How to complete this task
Here are the records. Write out exactly the lines between the one holding "BUZZER pin GND: none -> GND" and the one holding "TFT pin CS: D10 -> D12", inclusive.

<<<<

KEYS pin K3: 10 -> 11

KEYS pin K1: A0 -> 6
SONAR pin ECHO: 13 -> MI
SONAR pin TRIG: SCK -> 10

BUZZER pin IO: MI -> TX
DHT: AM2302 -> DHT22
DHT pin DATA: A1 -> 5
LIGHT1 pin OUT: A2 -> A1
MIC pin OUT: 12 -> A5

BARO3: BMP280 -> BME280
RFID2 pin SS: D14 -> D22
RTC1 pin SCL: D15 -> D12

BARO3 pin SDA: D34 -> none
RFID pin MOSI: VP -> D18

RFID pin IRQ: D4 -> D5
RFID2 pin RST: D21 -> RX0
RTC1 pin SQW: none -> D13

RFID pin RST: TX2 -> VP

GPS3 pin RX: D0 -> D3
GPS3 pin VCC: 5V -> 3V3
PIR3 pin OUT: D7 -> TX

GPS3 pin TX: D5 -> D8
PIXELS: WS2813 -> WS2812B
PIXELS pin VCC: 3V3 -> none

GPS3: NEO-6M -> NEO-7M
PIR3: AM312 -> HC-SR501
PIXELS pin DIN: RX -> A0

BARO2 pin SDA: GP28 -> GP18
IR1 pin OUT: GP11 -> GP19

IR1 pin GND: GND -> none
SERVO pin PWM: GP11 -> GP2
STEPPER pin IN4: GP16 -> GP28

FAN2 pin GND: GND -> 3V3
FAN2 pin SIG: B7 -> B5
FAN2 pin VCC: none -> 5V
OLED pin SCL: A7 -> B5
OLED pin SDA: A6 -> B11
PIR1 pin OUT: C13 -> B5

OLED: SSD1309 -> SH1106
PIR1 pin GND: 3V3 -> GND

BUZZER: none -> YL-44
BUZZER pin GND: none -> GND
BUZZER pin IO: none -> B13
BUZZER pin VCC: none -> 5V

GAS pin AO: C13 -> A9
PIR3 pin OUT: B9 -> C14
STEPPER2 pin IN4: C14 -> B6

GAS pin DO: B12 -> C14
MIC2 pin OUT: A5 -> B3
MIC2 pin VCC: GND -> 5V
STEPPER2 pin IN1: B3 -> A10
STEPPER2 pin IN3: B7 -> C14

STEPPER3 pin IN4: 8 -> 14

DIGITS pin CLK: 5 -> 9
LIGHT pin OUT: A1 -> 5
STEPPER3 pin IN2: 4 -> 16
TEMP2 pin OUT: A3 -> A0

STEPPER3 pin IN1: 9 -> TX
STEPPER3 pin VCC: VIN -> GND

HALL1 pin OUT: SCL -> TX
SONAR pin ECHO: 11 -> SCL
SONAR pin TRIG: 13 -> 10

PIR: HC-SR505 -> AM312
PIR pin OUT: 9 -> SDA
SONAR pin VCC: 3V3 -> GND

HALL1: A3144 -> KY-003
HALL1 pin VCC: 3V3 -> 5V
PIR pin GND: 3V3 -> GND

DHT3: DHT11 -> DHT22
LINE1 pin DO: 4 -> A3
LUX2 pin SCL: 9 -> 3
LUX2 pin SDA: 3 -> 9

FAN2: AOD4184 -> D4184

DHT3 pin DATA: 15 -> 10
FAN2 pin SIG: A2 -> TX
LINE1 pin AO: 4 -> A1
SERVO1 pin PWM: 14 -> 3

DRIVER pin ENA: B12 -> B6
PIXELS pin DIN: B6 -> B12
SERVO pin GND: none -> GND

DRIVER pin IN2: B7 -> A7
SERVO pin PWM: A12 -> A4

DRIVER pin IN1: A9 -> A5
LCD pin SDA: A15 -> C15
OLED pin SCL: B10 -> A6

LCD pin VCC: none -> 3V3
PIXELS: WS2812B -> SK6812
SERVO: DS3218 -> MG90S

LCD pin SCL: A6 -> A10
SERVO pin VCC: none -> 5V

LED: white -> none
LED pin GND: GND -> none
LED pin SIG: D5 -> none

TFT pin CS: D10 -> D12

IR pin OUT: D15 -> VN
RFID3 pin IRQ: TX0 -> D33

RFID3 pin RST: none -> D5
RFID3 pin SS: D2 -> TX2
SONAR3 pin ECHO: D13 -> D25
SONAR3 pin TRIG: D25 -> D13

>>>>

Final answer
BUZZER pin GND: none -> GND
BUZZER pin IO: none -> B13
BUZZER pin VCC: none -> 5V

GAS pin AO: C13 -> A9
PIR3 pin OUT: B9 -> C14
STEPPER2 pin IN4: C14 -> B6

GAS pin DO: B12 -> C14
MIC2 pin OUT: A5 -> B3
MIC2 pin VCC: GND -> 5V
STEPPER2 pin IN1: B3 -> A10
STEPPER2 pin IN3: B7 -> C14

STEPPER3 pin IN4: 8 -> 14

DIGITS pin CLK: 5 -> 9
LIGHT pin OUT: A1 -> 5
STEPPER3 pin IN2: 4 -> 16
TEMP2 pin OUT: A3 -> A0

STEPPER3 pin IN1: 9 -> TX
STEPPER3 pin VCC: VIN -> GND

HALL1 pin OUT: SCL -> TX
SONAR pin ECHO: 11 -> SCL
SONAR pin TRIG: 13 -> 10

PIR: HC-SR505 -> AM312
PIR pin OUT: 9 -> SDA
SONAR pin VCC: 3V3 -> GND

HALL1: A3144 -> KY-003
HALL1 pin VCC: 3V3 -> 5V
PIR pin GND: 3V3 -> GND

DHT3: DHT11 -> DHT22
LINE1 pin DO: 4 -> A3
LUX2 pin SCL: 9 -> 3
LUX2 pin SDA: 3 -> 9

FAN2: AOD4184 -> D4184

DHT3 pin DATA: 15 -> 10
FAN2 pin SIG: A2 -> TX
LINE1 pin AO: 4 -> A1
SERVO1 pin PWM: 14 -> 3

DRIVER pin ENA: B12 -> B6
PIXELS pin DIN: B6 -> B12
SERVO pin GND: none -> GND

DRIVER pin IN2: B7 -> A7
SERVO pin PWM: A12 -> A4

DRIVER pin IN1: A9 -> A5
LCD pin SDA: A15 -> C15
OLED pin SCL: B10 -> A6

LCD pin VCC: none -> 3V3
PIXELS: WS2812B -> SK6812
SERVO: DS3218 -> MG90S

LCD pin SCL: A6 -> A10
SERVO pin VCC: none -> 5V

LED: white -> none
LED pin GND: GND -> none
LED pin SIG: D5 -> none

TFT pin CS: D10 -> D12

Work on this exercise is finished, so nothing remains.